*** Opening of DATA TO PROCESS ***

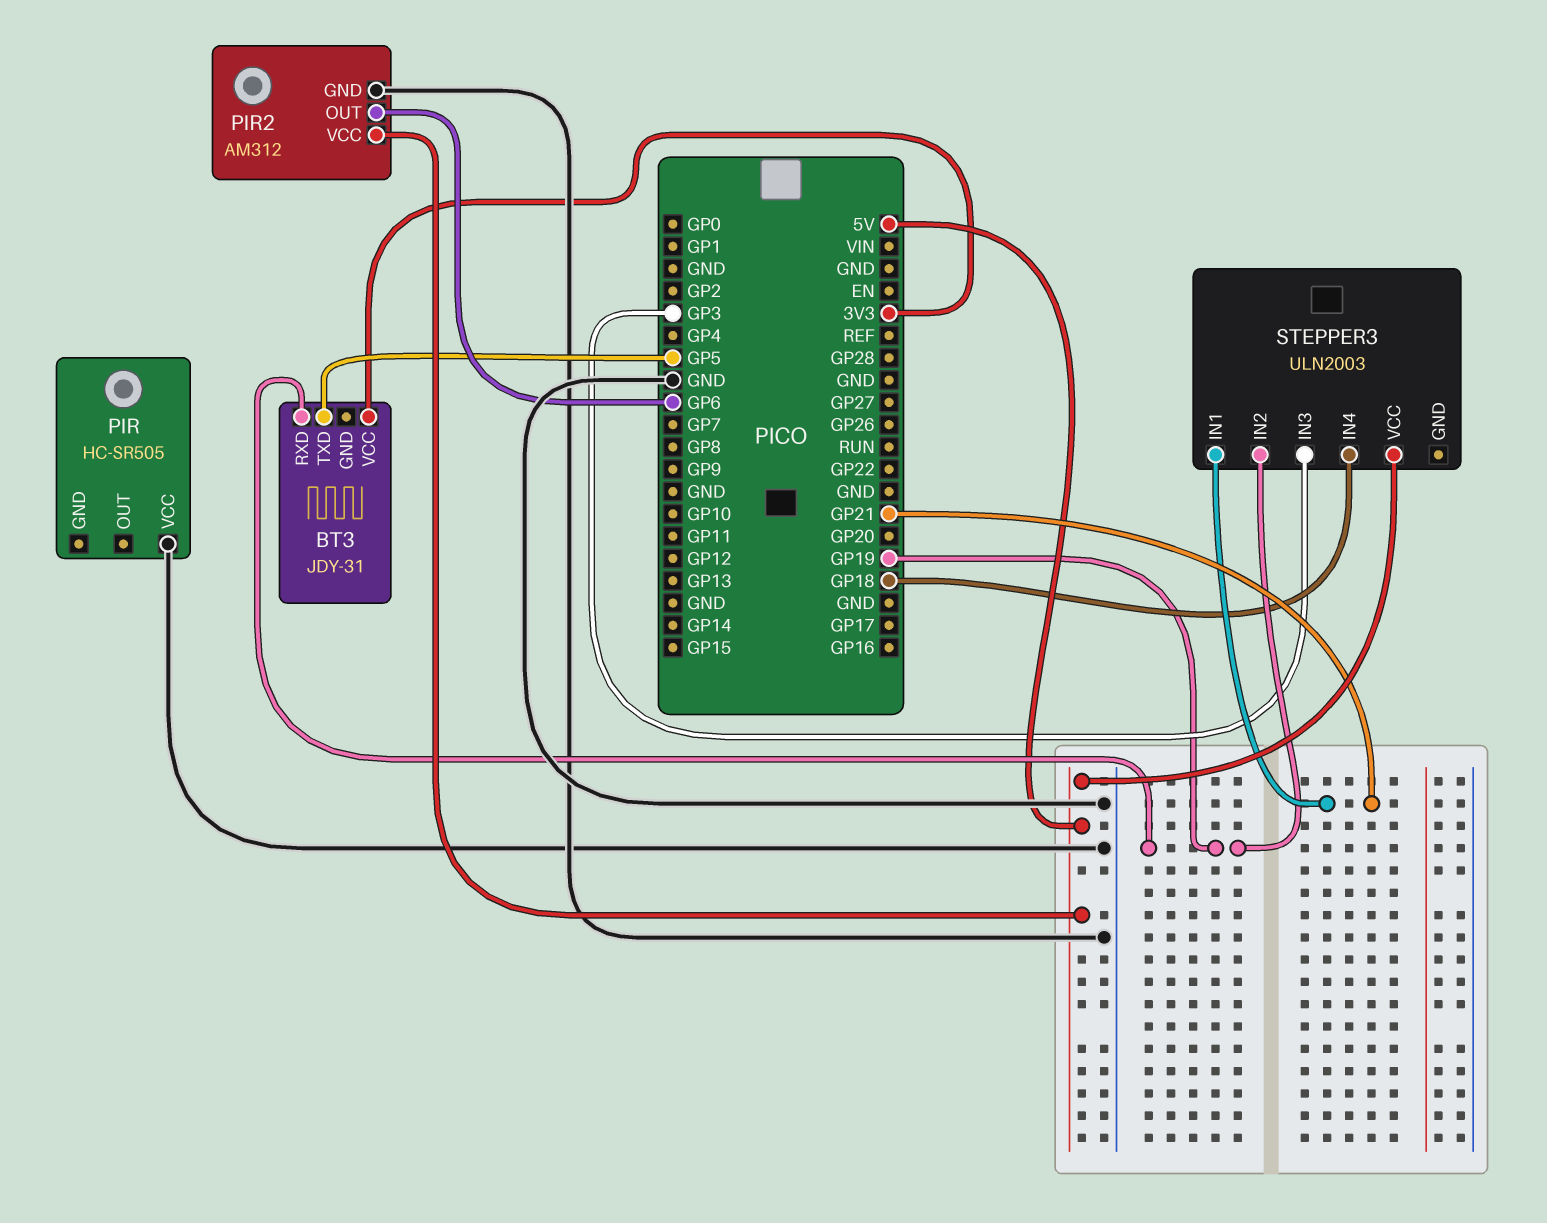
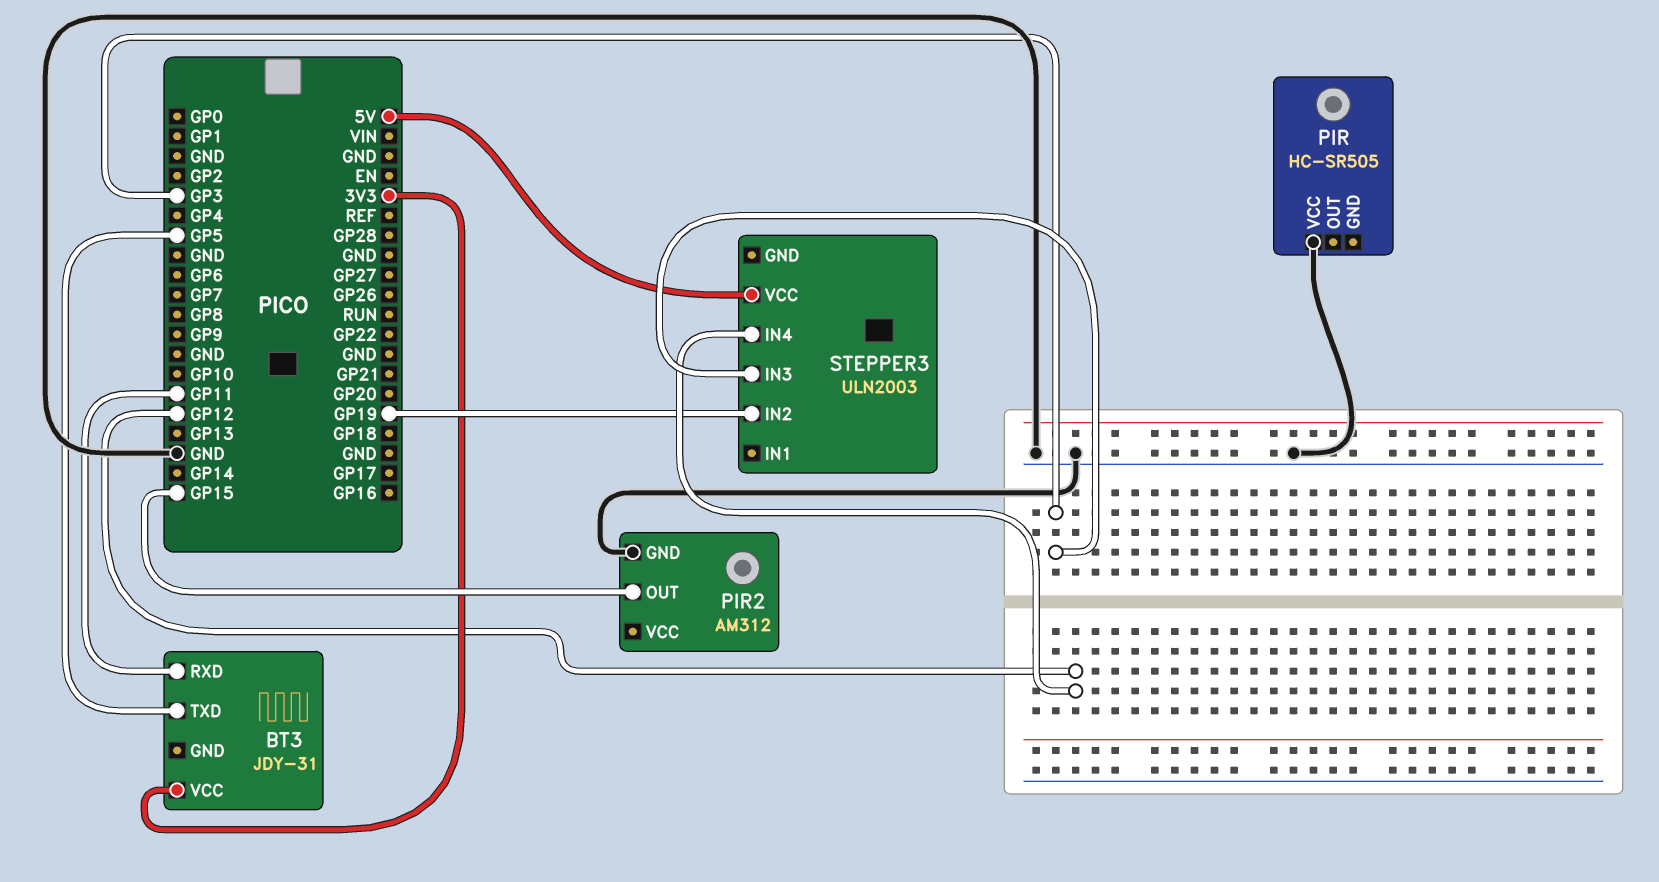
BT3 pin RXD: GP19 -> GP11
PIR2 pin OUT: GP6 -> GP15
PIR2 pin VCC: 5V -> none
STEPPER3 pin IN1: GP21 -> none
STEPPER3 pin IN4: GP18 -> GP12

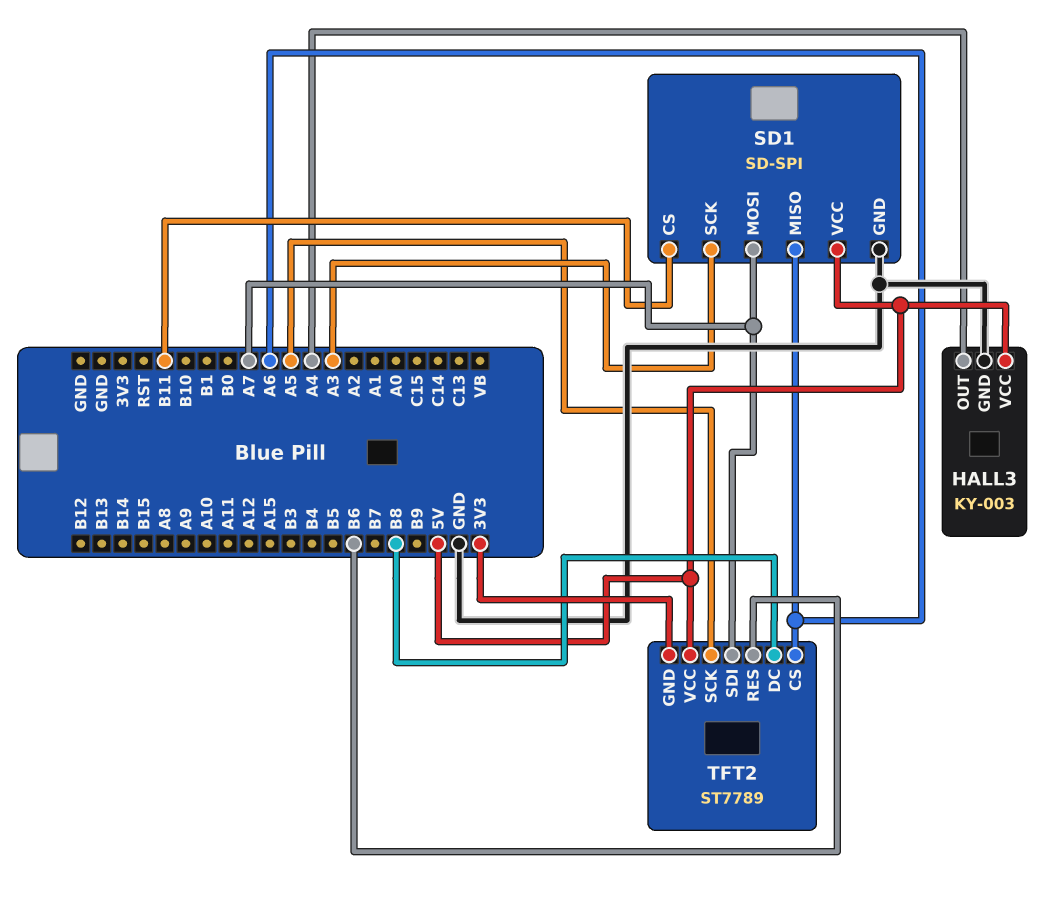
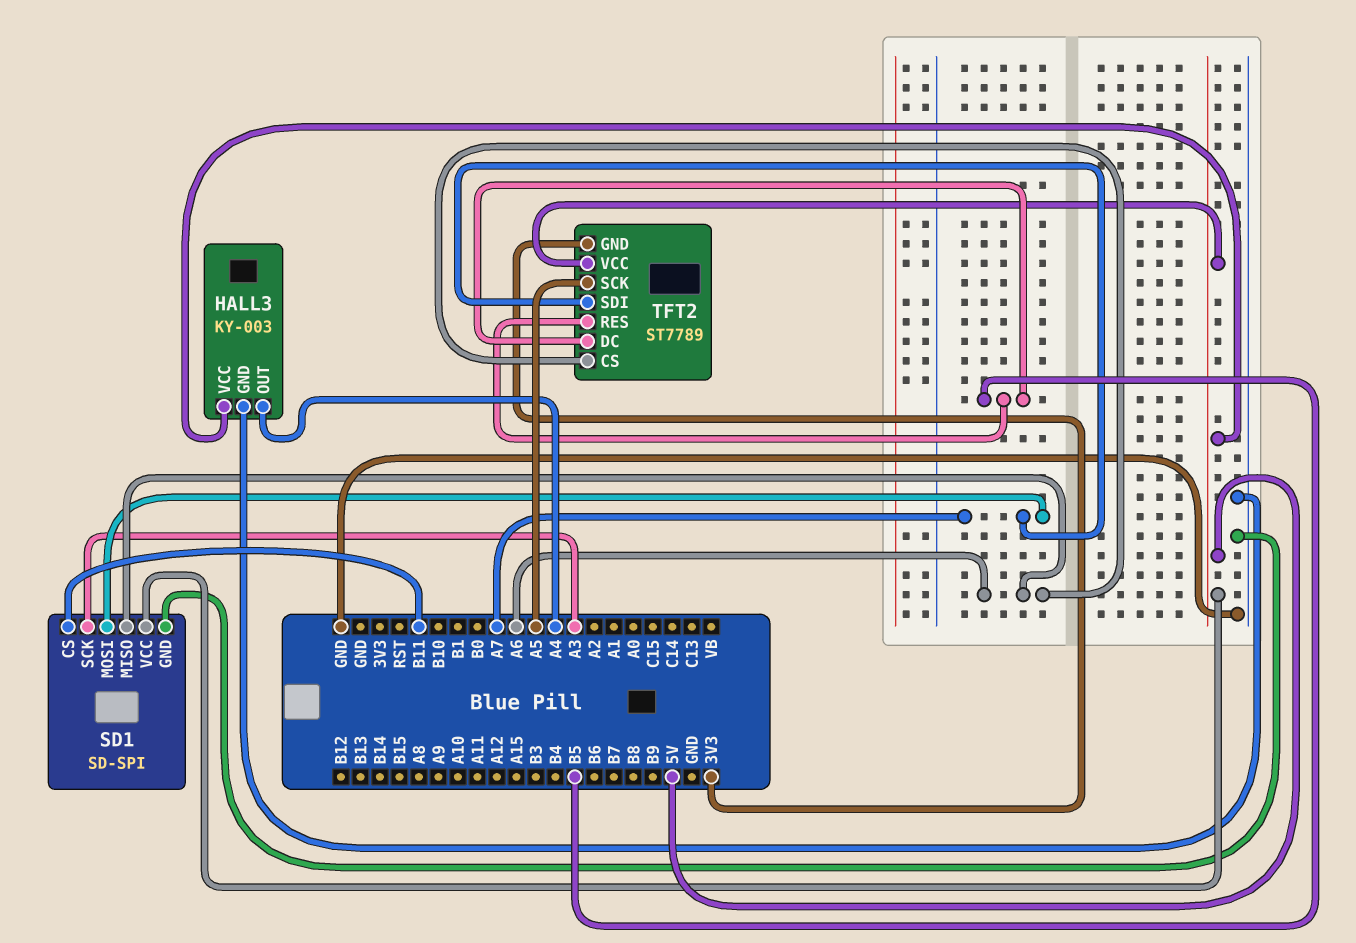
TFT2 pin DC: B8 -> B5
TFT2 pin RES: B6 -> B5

*** Close of DATA TO PROCESS ***

**TRY IT:** Counting only lines that hold "none", state how many appear in the records, and give nothing but the number.

**TASK ANSWER:** 2